## Task item:
Word for word, please restate the lines from the beginning of the data through the line in which "(640, 300) = (532, 232): red" appears.

[Before-and-after object lists]
········

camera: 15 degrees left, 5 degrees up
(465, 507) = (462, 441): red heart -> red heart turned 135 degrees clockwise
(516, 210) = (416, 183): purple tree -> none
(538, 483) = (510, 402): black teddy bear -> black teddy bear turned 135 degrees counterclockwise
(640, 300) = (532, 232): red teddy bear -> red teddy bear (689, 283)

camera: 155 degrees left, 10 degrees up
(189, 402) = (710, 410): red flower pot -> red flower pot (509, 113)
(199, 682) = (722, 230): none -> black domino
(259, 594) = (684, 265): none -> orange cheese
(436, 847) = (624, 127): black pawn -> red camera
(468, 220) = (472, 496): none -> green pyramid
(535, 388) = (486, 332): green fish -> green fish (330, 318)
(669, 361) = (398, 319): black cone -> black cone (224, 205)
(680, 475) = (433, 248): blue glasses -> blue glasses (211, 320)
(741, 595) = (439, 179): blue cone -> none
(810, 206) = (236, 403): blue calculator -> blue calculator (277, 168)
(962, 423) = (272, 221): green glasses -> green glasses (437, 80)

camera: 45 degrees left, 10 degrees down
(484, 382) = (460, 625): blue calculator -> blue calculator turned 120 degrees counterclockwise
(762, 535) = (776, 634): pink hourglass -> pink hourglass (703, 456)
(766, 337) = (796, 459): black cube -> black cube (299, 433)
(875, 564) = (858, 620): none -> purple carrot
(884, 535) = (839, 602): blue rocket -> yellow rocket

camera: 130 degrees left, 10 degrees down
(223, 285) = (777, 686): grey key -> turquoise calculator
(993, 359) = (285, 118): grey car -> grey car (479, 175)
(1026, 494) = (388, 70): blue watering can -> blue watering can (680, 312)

········

## Task output:
camera: 15 degrees left, 5 degrees up
(465, 507) = (462, 441): red heart -> red heart turned 135 degrees clockwise
(516, 210) = (416, 183): purple tree -> none
(538, 483) = (510, 402): black teddy bear -> black teddy bear turned 135 degrees counterclockwise
(640, 300) = (532, 232): red teddy bear -> red teddy bear (689, 283)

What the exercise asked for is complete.